[Modification records]
- Opening Delimiter -

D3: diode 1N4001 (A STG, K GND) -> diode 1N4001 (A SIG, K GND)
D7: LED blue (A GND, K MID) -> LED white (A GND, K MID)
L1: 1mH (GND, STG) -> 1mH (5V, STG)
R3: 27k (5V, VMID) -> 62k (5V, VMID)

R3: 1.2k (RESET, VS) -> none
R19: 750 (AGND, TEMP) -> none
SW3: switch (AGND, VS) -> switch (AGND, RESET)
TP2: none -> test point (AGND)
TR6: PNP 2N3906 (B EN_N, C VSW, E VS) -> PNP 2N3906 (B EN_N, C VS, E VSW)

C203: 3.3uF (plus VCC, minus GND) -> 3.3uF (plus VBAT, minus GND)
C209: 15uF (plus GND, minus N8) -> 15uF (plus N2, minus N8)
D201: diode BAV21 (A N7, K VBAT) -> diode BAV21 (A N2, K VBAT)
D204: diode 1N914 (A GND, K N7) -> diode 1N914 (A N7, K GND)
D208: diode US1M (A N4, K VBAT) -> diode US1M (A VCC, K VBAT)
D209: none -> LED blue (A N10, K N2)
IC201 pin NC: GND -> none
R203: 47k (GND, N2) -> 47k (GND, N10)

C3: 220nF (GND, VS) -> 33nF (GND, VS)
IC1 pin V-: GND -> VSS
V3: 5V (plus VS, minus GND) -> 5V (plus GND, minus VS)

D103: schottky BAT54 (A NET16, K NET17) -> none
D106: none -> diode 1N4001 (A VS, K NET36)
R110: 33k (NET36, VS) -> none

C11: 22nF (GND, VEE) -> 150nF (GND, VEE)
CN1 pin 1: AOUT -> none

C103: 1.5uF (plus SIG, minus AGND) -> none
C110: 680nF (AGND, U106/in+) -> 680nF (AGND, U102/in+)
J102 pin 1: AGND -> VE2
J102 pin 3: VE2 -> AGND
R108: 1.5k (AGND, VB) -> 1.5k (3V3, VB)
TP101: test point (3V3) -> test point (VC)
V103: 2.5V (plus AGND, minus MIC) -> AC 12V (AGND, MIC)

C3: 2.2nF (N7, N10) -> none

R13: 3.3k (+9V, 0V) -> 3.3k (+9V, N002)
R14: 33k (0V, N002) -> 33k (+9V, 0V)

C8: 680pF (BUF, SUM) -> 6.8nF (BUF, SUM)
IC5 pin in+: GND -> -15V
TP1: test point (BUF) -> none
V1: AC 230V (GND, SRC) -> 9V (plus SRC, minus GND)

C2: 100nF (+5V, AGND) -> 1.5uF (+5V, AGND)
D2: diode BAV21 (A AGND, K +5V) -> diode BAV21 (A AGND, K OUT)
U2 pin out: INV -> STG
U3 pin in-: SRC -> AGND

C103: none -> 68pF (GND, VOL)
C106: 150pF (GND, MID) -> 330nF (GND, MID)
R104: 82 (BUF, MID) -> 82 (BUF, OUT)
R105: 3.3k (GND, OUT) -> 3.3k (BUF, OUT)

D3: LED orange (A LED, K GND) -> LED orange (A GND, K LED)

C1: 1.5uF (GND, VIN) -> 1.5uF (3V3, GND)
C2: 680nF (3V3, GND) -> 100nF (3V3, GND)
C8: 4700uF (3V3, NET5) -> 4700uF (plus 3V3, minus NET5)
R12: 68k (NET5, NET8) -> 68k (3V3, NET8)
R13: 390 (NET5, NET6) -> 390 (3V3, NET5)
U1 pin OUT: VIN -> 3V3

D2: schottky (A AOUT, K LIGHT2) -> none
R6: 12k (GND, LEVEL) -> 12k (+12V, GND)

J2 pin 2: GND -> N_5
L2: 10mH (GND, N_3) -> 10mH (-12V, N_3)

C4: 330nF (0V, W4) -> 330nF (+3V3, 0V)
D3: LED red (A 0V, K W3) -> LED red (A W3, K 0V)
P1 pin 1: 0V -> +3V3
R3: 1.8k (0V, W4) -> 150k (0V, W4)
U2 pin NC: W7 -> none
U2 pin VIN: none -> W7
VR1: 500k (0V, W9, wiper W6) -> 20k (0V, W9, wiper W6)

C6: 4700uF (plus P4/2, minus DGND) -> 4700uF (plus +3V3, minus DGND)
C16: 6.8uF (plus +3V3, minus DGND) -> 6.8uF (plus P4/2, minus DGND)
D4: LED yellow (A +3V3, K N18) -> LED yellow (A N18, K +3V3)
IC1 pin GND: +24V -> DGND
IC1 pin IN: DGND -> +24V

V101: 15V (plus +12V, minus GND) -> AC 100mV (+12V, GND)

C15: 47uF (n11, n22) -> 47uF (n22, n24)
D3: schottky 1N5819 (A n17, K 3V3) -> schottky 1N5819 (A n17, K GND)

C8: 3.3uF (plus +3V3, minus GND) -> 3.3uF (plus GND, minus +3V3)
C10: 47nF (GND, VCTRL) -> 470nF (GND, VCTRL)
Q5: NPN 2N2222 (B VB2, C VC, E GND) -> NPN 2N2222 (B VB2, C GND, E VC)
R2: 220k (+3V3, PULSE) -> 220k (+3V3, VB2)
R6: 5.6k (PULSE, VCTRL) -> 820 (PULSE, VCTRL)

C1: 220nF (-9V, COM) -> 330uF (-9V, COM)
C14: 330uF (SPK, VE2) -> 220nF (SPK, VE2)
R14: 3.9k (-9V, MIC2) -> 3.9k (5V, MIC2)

- Closing Delimiter -

• _Action item_: Could you transcribe the entries above word for word, from the line with "V103: 2.5V (plus" down to the line with "V1: AC 230V", keeping both?

• _Output for this task_:
V103: 2.5V (plus AGND, minus MIC) -> AC 12V (AGND, MIC)

C3: 2.2nF (N7, N10) -> none

R13: 3.3k (+9V, 0V) -> 3.3k (+9V, N002)
R14: 33k (0V, N002) -> 33k (+9V, 0V)

C8: 680pF (BUF, SUM) -> 6.8nF (BUF, SUM)
IC5 pin in+: GND -> -15V
TP1: test point (BUF) -> none
V1: AC 230V (GND, SRC) -> 9V (plus SRC, minus GND)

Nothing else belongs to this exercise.